=== SUPPLIED MATERIAL ===

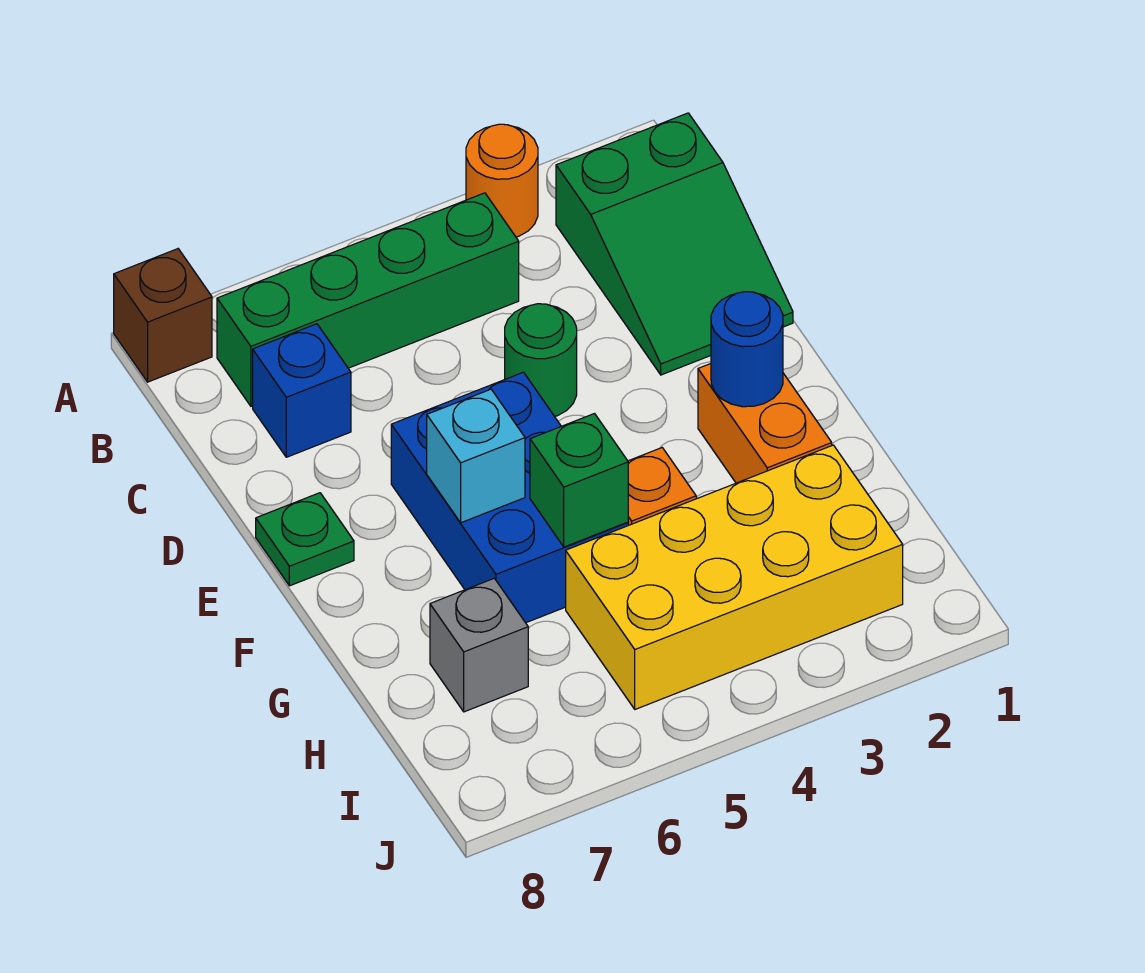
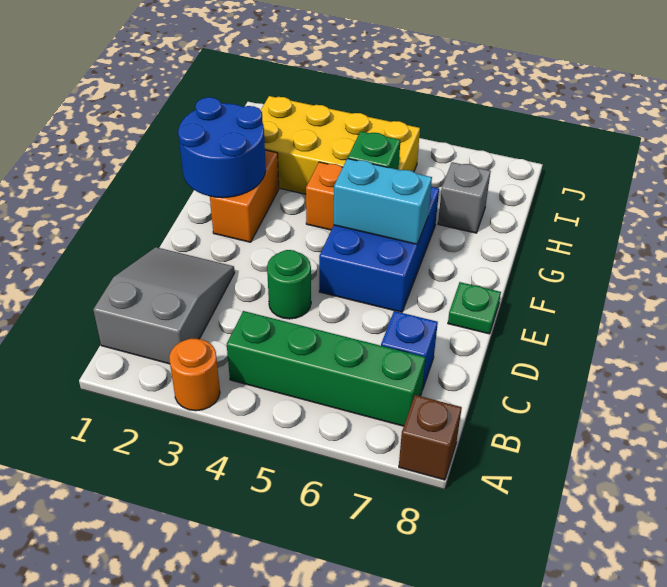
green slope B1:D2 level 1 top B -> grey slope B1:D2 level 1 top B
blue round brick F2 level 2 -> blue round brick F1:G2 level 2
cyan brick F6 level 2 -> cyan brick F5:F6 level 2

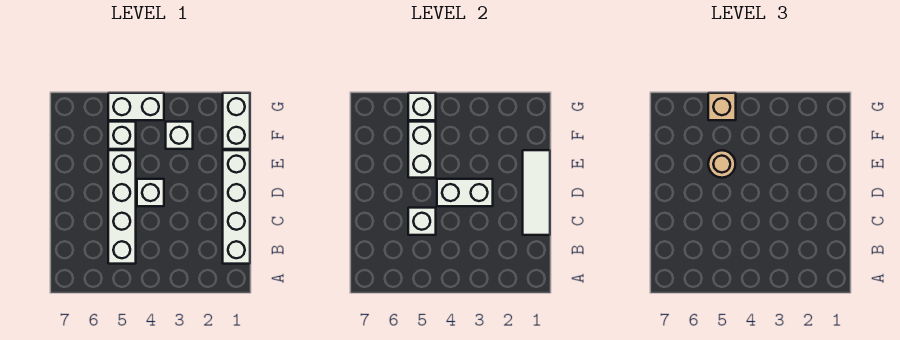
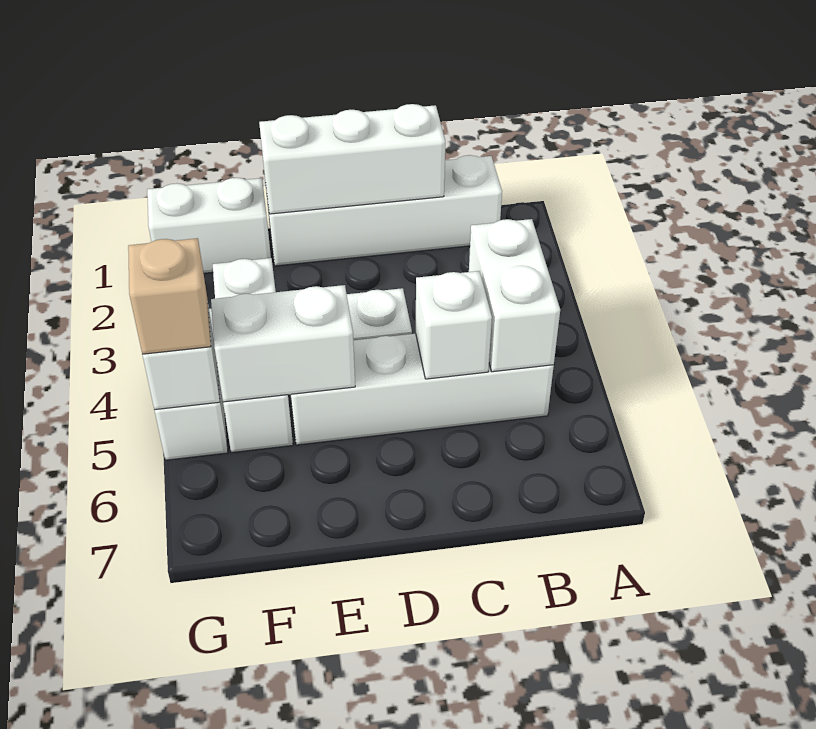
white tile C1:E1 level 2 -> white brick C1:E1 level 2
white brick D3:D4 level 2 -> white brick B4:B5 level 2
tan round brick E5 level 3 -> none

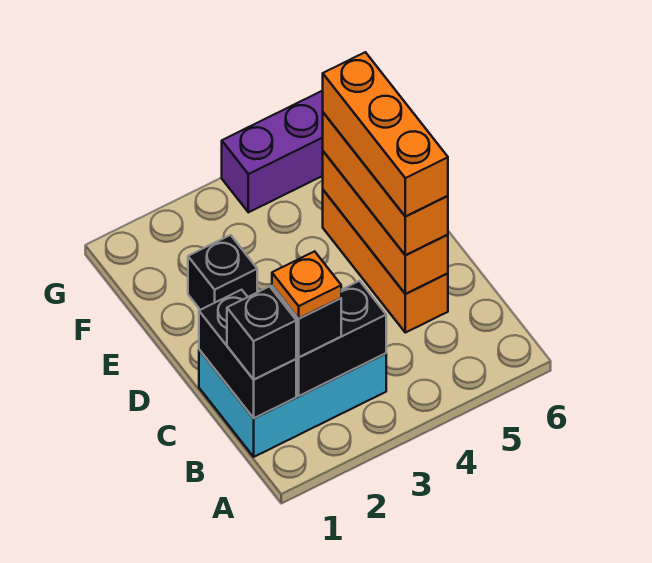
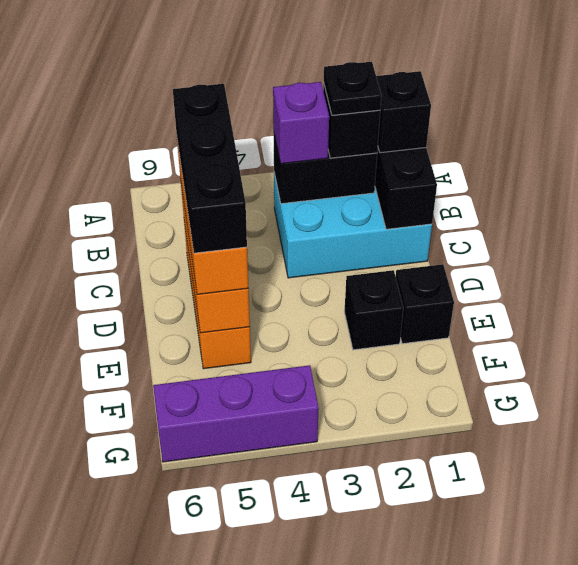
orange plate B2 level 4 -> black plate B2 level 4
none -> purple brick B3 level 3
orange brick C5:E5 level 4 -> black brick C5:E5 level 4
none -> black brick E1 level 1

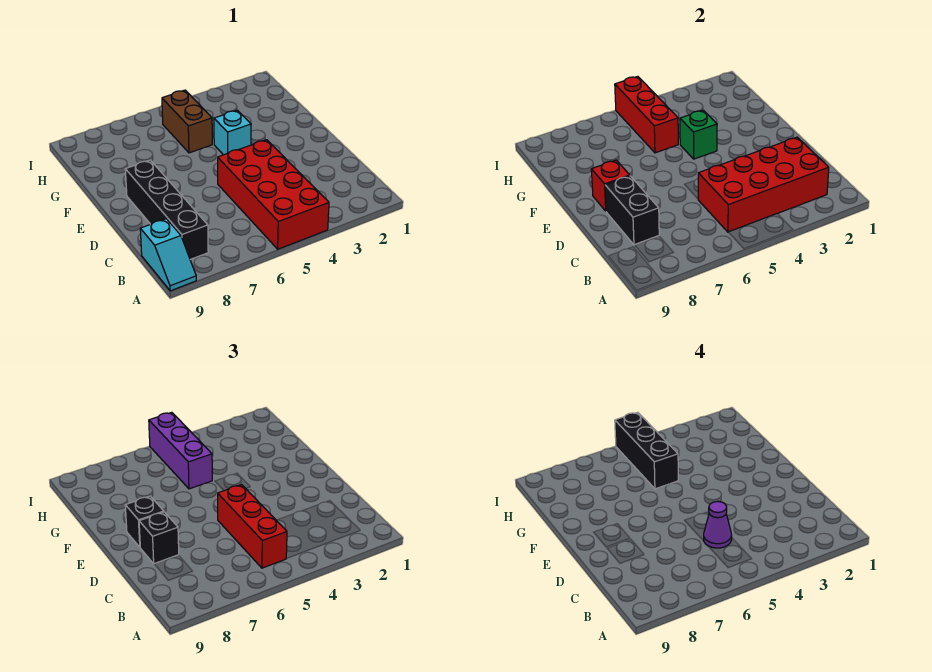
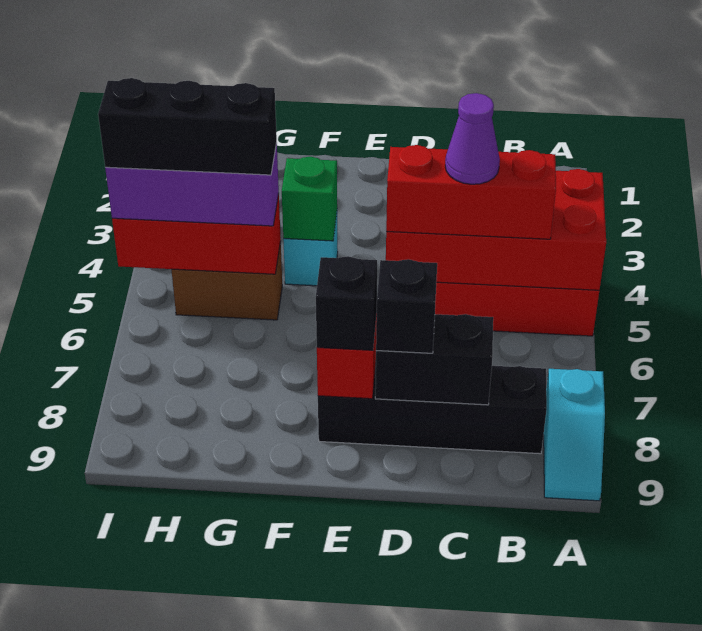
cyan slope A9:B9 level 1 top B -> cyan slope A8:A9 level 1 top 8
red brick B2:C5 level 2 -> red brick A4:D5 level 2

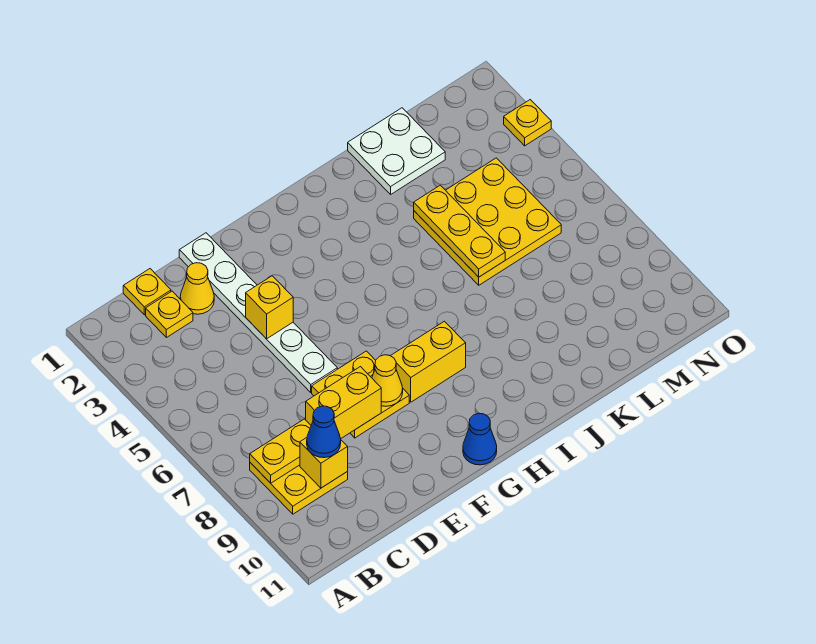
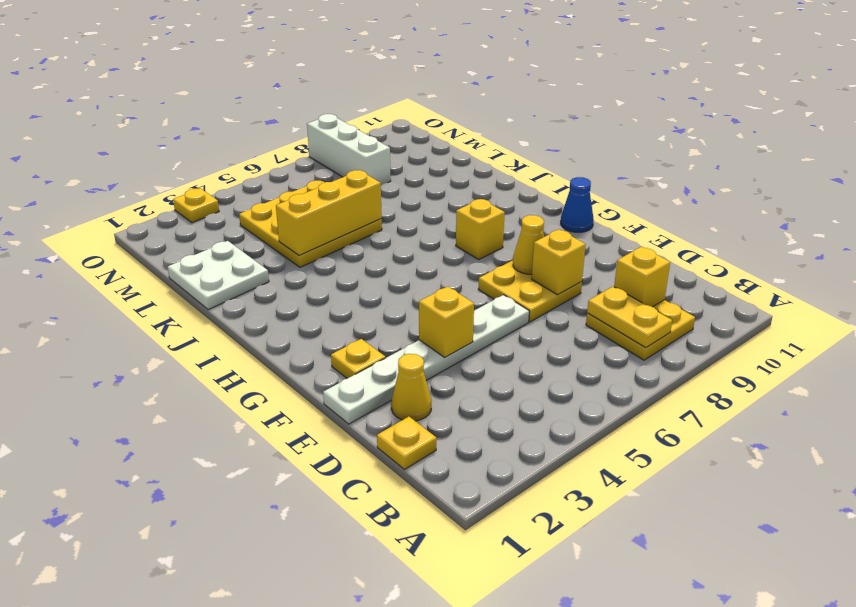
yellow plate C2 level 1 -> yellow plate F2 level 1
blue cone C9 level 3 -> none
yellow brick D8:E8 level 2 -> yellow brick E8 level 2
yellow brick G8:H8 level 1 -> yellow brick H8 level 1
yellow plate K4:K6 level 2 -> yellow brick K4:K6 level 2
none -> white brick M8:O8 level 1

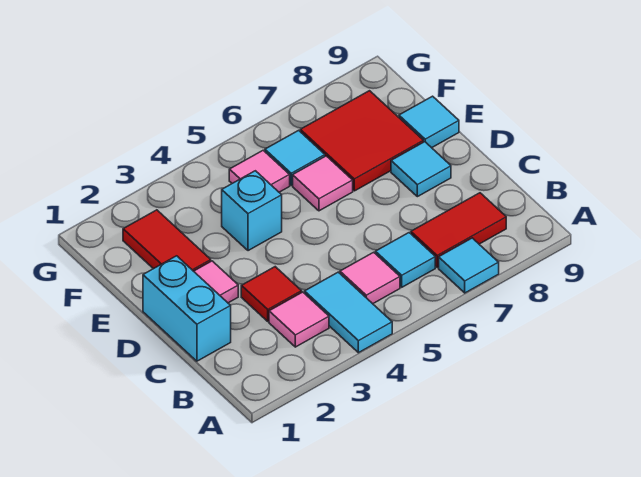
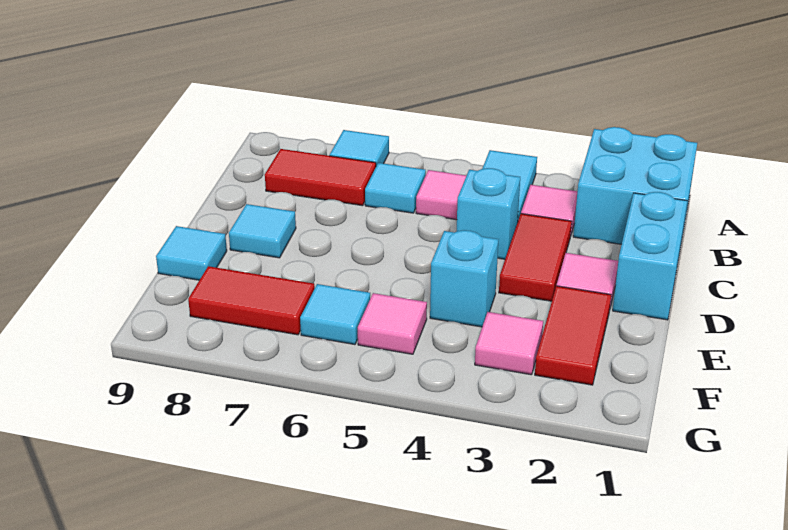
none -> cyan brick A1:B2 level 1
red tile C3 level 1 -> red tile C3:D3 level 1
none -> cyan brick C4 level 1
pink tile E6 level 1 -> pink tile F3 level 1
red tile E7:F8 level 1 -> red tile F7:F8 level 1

===

### ACTIVITY
Set down a word-for-word copy of the records, dropping any picture.

### WORKED SOLUTION
green slope B1:D2 level 1 top B -> grey slope B1:D2 level 1 top B
blue round brick F2 level 2 -> blue round brick F1:G2 level 2
cyan brick F6 level 2 -> cyan brick F5:F6 level 2

white tile C1:E1 level 2 -> white brick C1:E1 level 2
white brick D3:D4 level 2 -> white brick B4:B5 level 2
tan round brick E5 level 3 -> none

orange plate B2 level 4 -> black plate B2 level 4
none -> purple brick B3 level 3
orange brick C5:E5 level 4 -> black brick C5:E5 level 4
none -> black brick E1 level 1

cyan slope A9:B9 level 1 top B -> cyan slope A8:A9 level 1 top 8
red brick B2:C5 level 2 -> red brick A4:D5 level 2

yellow plate C2 level 1 -> yellow plate F2 level 1
blue cone C9 level 3 -> none
yellow brick D8:E8 level 2 -> yellow brick E8 level 2
yellow brick G8:H8 level 1 -> yellow brick H8 level 1
yellow plate K4:K6 level 2 -> yellow brick K4:K6 level 2
none -> white brick M8:O8 level 1

none -> cyan brick A1:B2 level 1
red tile C3 level 1 -> red tile C3:D3 level 1
none -> cyan brick C4 level 1
pink tile E6 level 1 -> pink tile F3 level 1
red tile E7:F8 level 1 -> red tile F7:F8 level 1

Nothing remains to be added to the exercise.